(Data to process begins)
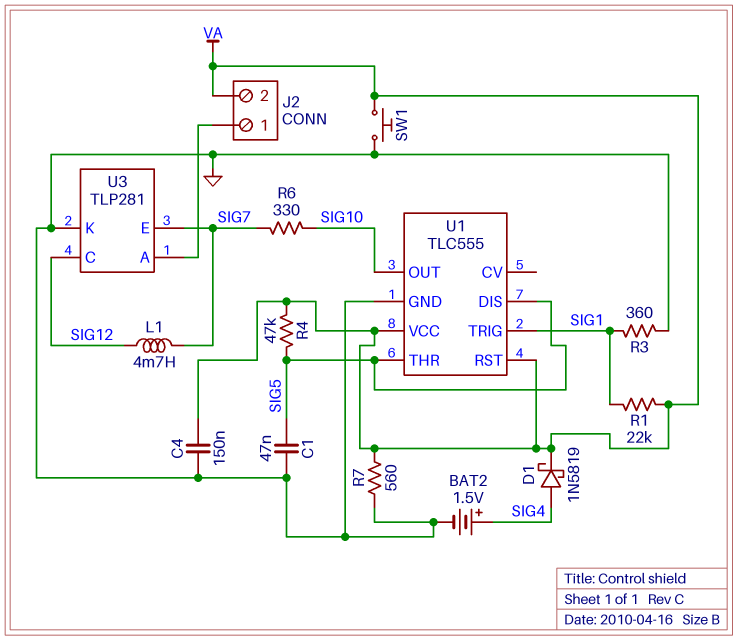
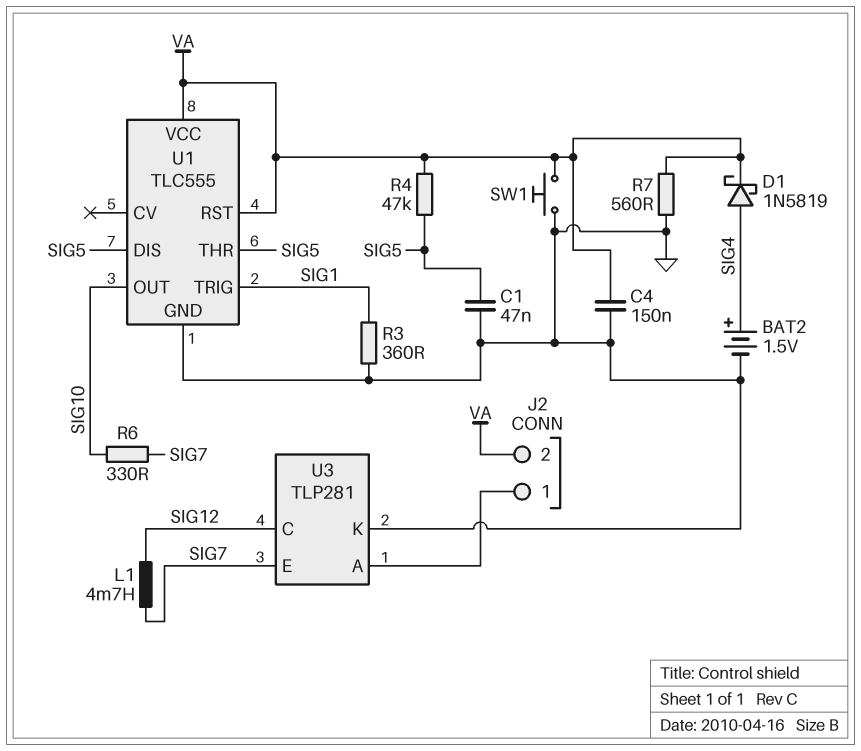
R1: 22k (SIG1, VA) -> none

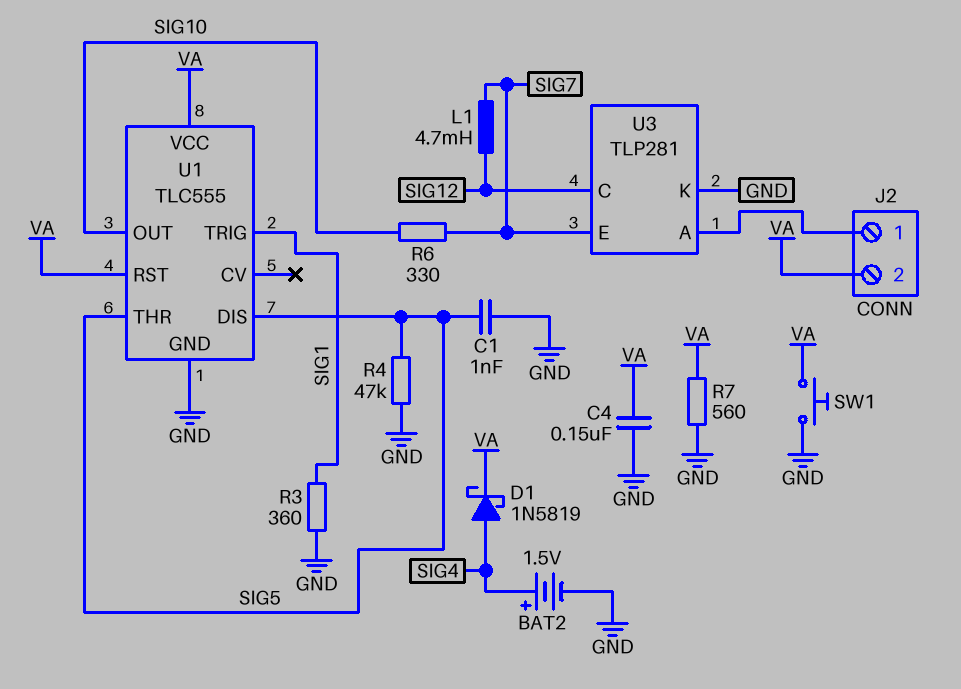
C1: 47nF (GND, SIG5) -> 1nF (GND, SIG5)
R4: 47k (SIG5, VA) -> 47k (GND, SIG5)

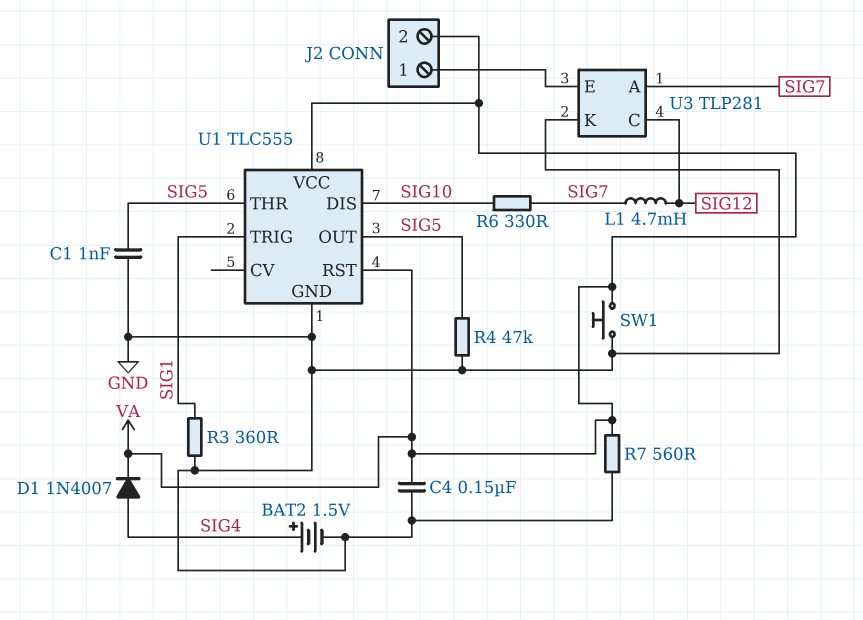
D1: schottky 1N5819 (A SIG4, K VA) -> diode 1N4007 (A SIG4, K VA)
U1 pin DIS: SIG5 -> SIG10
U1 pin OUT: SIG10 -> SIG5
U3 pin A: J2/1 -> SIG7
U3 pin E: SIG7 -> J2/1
(Data to process ends)
• Work instructions: Copy out every entry above, character for character, excluding pictures.

• Response area:
R1: 22k (SIG1, VA) -> none

C1: 47nF (GND, SIG5) -> 1nF (GND, SIG5)
R4: 47k (SIG5, VA) -> 47k (GND, SIG5)

D1: schottky 1N5819 (A SIG4, K VA) -> diode 1N4007 (A SIG4, K VA)
U1 pin DIS: SIG5 -> SIG10
U1 pin OUT: SIG10 -> SIG5
U3 pin A: J2/1 -> SIG7
U3 pin E: SIG7 -> J2/1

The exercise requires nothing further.